(PROVIDED ENTRIES)

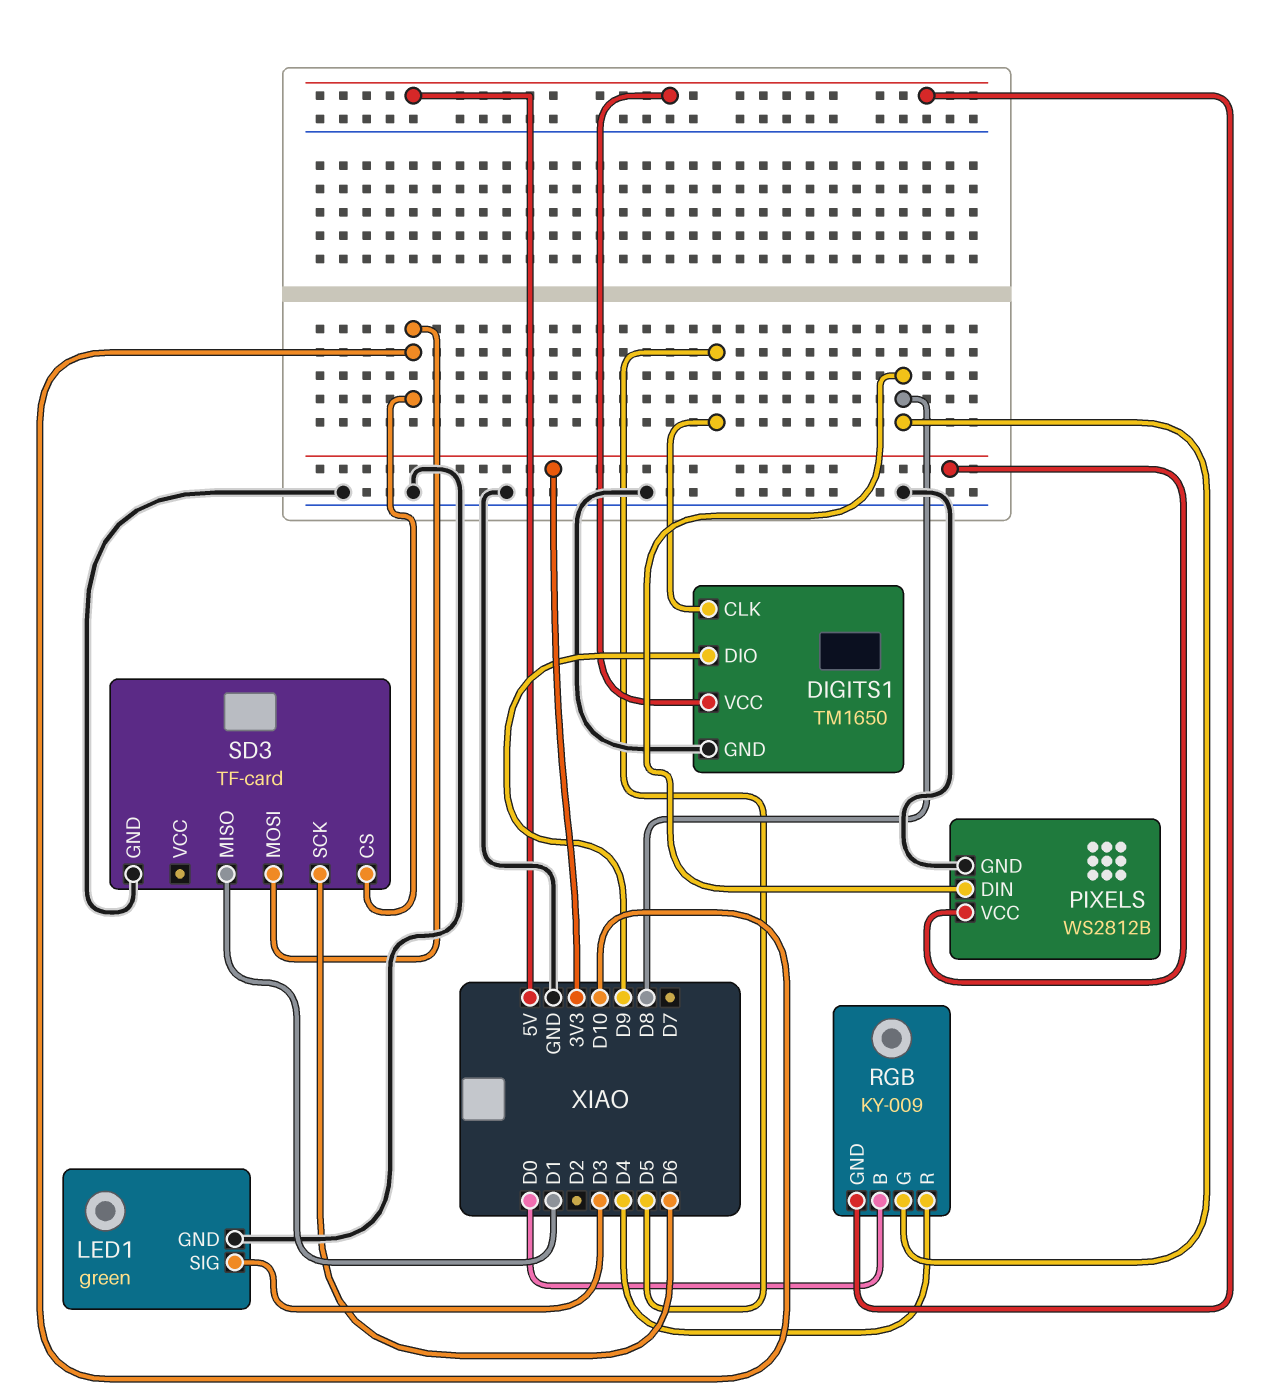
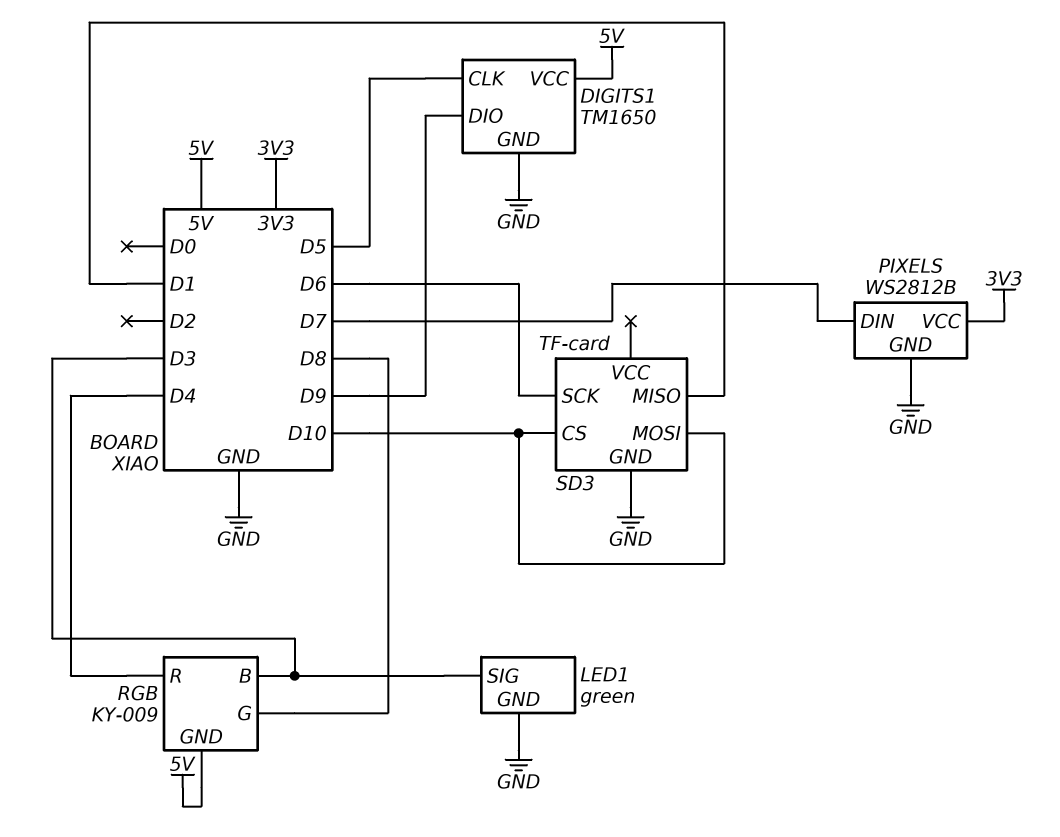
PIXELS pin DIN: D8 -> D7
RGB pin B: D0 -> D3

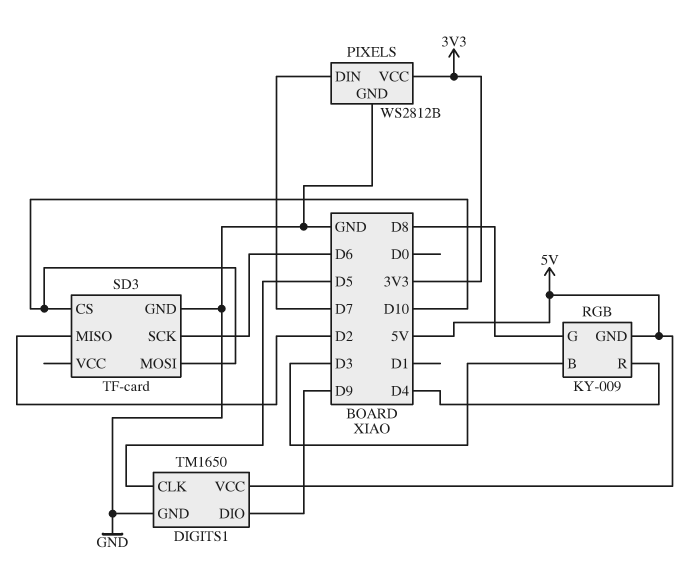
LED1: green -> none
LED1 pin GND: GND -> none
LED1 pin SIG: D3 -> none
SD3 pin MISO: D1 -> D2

(End PROVIDED ENTRIES)

**WORK ORDER:** Collect every line above that contains the word "none".

**YOUR RESPONSE:**
LED1: green -> none
LED1 pin GND: GND -> none
LED1 pin SIG: D3 -> none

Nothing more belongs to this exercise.